--- Start of RECORD EXCERPTS ---
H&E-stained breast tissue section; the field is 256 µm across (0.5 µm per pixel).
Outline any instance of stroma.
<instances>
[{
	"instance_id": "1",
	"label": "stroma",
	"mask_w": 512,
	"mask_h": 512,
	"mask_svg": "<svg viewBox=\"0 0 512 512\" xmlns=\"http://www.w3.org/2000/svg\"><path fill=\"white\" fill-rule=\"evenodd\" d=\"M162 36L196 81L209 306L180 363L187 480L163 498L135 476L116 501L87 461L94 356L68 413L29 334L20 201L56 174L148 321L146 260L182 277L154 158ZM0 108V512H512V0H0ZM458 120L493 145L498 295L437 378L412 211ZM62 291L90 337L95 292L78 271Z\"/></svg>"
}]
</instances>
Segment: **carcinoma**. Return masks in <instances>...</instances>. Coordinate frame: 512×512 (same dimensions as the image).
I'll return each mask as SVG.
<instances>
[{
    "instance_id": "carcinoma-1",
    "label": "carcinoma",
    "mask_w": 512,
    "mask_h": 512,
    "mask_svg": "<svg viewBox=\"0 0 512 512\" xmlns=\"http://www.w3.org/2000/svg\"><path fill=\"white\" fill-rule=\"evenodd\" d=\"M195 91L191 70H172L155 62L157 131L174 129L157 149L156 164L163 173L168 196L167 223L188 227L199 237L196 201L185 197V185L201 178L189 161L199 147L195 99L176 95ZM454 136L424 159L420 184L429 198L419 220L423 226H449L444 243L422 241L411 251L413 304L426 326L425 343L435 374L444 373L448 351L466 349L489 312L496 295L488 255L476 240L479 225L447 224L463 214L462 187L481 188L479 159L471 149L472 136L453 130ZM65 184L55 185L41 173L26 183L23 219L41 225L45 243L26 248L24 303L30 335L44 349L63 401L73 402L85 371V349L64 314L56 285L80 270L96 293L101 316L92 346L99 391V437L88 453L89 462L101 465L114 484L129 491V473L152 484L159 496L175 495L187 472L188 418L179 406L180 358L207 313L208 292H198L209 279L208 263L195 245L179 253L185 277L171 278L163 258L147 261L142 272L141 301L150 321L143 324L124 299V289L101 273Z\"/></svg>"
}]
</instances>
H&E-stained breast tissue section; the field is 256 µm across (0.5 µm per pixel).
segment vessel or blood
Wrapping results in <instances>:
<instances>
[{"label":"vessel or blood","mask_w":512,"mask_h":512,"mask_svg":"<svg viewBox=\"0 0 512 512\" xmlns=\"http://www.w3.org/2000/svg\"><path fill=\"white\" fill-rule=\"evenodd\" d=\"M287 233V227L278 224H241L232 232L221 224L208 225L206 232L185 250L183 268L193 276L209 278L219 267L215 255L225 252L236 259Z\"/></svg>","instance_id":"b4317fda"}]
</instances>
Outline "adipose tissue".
--- End of RECORD EXCERPTS ---
- **TASK TO COMPLETE**
Find the line containing "segment vessel or blood". Reproduce it exactly, along with every line after it through the last.

- **ANSWER FOR THE TASK**
segment vessel or blood
Wrapping results in <instances>:
<instances>
[{"label":"vessel or blood","mask_w":512,"mask_h":512,"mask_svg":"<svg viewBox=\"0 0 512 512\" xmlns=\"http://www.w3.org/2000/svg\"><path fill=\"white\" fill-rule=\"evenodd\" d=\"M287 233V227L278 224H241L232 232L221 224L208 225L206 232L185 250L183 268L193 276L209 278L219 267L215 255L225 252L236 259Z\"/></svg>","instance_id":"b4317fda"}]
</instances>
Outline "adipose tissue".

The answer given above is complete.